### [Problem statement]
If a line comes after the one containing "white 1x2 brick [341,160,425,201]", leave it out; copy every line before it, and that line too, exactly as written, starting from the first line of the entries.

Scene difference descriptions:
_ _ _ _ _

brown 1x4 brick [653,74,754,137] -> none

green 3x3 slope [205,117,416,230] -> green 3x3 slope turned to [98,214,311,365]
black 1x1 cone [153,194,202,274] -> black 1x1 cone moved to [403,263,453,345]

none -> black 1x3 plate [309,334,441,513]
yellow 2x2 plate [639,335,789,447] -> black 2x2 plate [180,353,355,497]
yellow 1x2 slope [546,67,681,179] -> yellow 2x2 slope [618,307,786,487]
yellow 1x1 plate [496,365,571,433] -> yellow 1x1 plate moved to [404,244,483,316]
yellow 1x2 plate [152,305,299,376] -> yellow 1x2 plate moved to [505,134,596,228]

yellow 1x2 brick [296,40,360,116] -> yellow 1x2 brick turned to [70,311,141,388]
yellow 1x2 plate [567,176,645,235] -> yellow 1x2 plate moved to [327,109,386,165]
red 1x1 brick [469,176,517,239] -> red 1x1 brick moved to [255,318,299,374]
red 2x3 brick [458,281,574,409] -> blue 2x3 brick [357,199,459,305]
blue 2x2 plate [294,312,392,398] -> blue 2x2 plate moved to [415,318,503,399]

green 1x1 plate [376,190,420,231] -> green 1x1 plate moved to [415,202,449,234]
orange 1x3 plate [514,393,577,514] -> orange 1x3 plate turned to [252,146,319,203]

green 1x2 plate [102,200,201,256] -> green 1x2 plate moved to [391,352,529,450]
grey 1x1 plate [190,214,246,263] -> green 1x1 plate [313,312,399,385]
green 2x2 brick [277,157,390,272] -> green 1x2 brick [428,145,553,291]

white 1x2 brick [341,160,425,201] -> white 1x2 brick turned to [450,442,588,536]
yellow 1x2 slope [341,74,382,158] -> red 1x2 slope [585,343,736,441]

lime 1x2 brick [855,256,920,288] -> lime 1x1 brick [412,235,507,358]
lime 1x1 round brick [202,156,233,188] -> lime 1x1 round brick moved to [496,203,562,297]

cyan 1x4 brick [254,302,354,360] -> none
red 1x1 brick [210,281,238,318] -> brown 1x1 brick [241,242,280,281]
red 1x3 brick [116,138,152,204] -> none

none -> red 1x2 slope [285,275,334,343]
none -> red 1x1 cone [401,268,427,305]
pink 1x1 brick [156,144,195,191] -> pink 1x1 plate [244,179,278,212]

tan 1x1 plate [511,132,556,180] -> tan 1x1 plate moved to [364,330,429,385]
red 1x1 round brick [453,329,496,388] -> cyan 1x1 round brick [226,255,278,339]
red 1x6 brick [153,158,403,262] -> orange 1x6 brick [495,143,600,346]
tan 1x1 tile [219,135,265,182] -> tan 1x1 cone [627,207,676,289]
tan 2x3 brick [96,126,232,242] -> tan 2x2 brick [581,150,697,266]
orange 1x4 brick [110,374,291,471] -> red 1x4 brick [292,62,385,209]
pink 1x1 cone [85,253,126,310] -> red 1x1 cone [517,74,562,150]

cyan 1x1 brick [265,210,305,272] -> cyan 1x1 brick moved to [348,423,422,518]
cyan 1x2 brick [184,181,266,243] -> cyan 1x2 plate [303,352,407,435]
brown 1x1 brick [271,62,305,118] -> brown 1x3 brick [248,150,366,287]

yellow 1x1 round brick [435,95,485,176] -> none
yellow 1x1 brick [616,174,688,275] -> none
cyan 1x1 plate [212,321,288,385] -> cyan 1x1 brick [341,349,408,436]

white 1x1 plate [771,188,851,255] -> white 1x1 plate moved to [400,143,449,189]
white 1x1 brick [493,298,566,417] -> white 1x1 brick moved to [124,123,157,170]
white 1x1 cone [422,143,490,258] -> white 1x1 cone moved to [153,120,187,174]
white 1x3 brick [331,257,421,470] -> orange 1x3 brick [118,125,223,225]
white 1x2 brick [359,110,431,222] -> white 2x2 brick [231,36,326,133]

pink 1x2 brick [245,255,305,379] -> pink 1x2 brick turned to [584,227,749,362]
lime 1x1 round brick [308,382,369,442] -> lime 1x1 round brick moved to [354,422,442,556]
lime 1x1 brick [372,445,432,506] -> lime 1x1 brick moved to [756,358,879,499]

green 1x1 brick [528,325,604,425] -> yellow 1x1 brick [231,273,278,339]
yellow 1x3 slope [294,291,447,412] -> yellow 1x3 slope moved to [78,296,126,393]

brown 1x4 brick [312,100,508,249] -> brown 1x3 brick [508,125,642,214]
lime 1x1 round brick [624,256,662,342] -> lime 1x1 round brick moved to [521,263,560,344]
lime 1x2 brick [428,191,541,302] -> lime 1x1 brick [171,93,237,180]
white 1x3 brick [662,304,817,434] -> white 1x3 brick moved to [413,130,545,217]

_ _ _ _ _

### [Written answer]
brown 1x4 brick [653,74,754,137] -> none

green 3x3 slope [205,117,416,230] -> green 3x3 slope turned to [98,214,311,365]
black 1x1 cone [153,194,202,274] -> black 1x1 cone moved to [403,263,453,345]

none -> black 1x3 plate [309,334,441,513]
yellow 2x2 plate [639,335,789,447] -> black 2x2 plate [180,353,355,497]
yellow 1x2 slope [546,67,681,179] -> yellow 2x2 slope [618,307,786,487]
yellow 1x1 plate [496,365,571,433] -> yellow 1x1 plate moved to [404,244,483,316]
yellow 1x2 plate [152,305,299,376] -> yellow 1x2 plate moved to [505,134,596,228]

yellow 1x2 brick [296,40,360,116] -> yellow 1x2 brick turned to [70,311,141,388]
yellow 1x2 plate [567,176,645,235] -> yellow 1x2 plate moved to [327,109,386,165]
red 1x1 brick [469,176,517,239] -> red 1x1 brick moved to [255,318,299,374]
red 2x3 brick [458,281,574,409] -> blue 2x3 brick [357,199,459,305]
blue 2x2 plate [294,312,392,398] -> blue 2x2 plate moved to [415,318,503,399]

green 1x1 plate [376,190,420,231] -> green 1x1 plate moved to [415,202,449,234]
orange 1x3 plate [514,393,577,514] -> orange 1x3 plate turned to [252,146,319,203]

green 1x2 plate [102,200,201,256] -> green 1x2 plate moved to [391,352,529,450]
grey 1x1 plate [190,214,246,263] -> green 1x1 plate [313,312,399,385]
green 2x2 brick [277,157,390,272] -> green 1x2 brick [428,145,553,291]

white 1x2 brick [341,160,425,201] -> white 1x2 brick turned to [450,442,588,536]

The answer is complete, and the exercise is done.